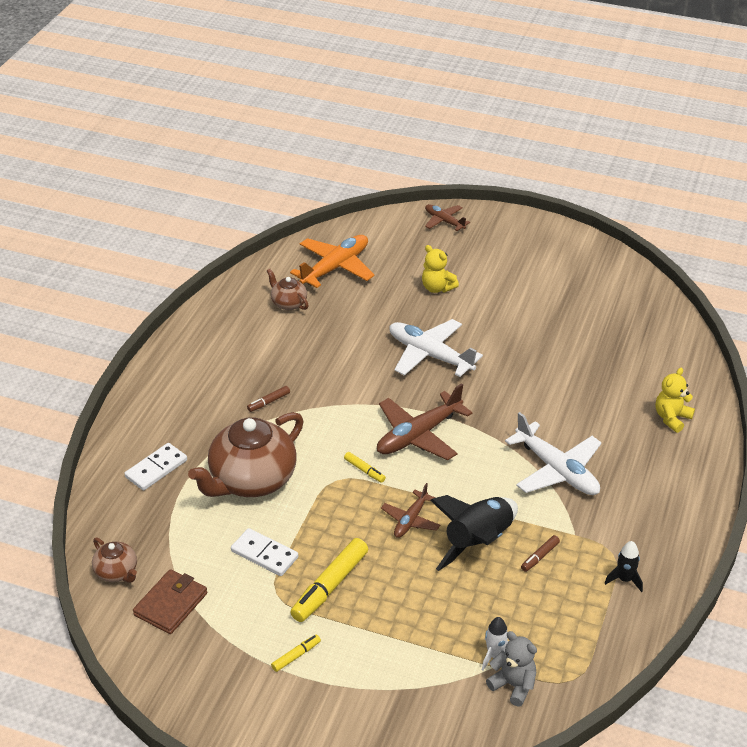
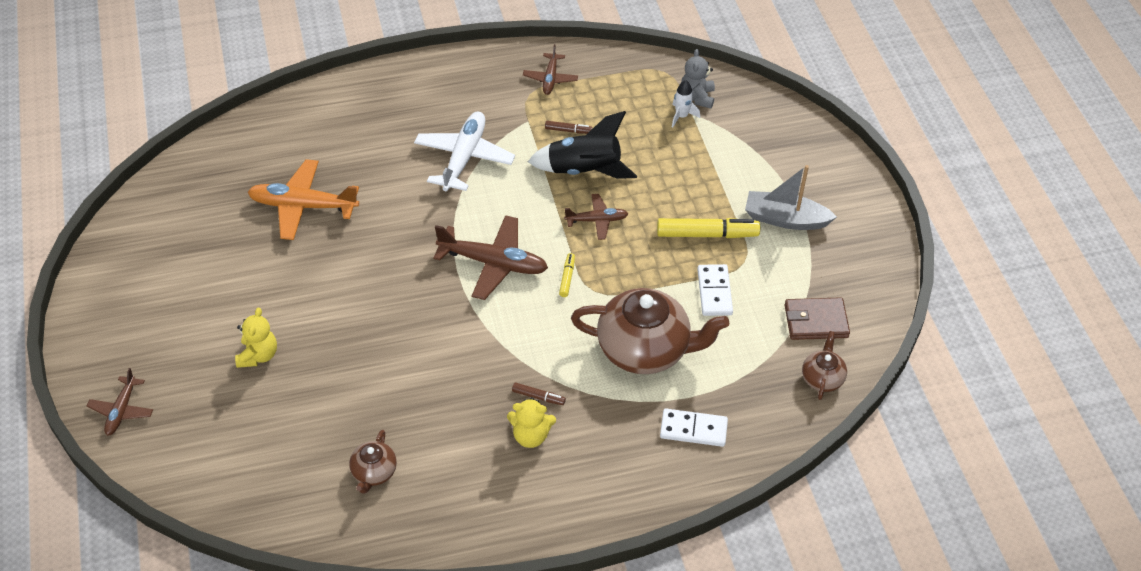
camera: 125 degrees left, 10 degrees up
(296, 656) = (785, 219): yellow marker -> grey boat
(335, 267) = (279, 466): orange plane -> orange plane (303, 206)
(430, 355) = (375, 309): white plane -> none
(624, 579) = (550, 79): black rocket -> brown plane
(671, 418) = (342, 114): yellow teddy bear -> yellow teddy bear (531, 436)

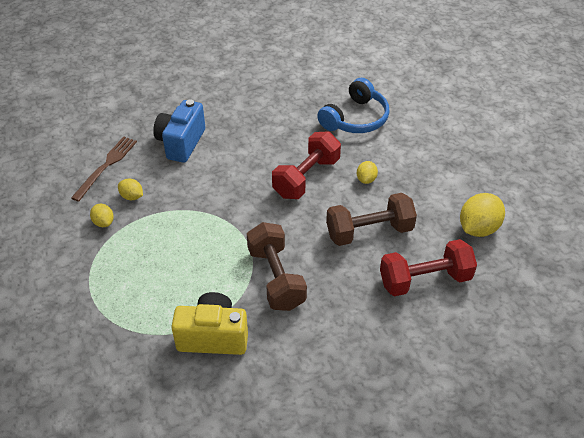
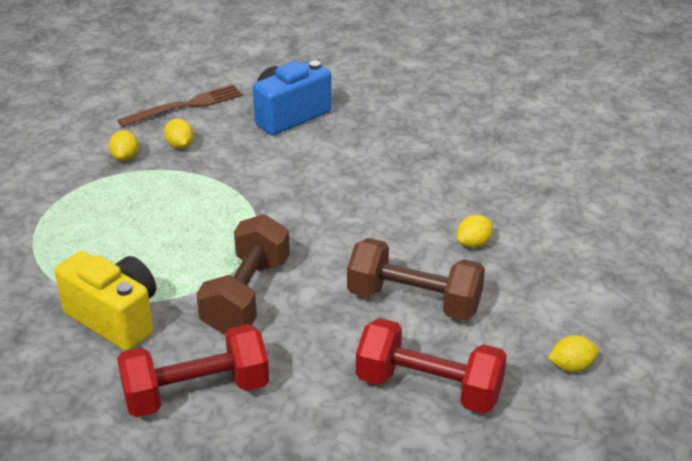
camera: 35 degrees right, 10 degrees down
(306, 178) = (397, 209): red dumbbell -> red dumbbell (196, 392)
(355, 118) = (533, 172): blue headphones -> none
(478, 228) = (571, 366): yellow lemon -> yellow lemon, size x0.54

++++++

Assignment
When repeating the entries, leave out every picture and keep the rest exact.

Response box
camera: 125 degrees left, 10 degrees up
(296, 656) = (785, 219): yellow marker -> grey boat
(335, 267) = (279, 466): orange plane -> orange plane (303, 206)
(430, 355) = (375, 309): white plane -> none
(624, 579) = (550, 79): black rocket -> brown plane
(671, 418) = (342, 114): yellow teddy bear -> yellow teddy bear (531, 436)

camera: 35 degrees right, 10 degrees down
(306, 178) = (397, 209): red dumbbell -> red dumbbell (196, 392)
(355, 118) = (533, 172): blue headphones -> none
(478, 228) = (571, 366): yellow lemon -> yellow lemon, size x0.54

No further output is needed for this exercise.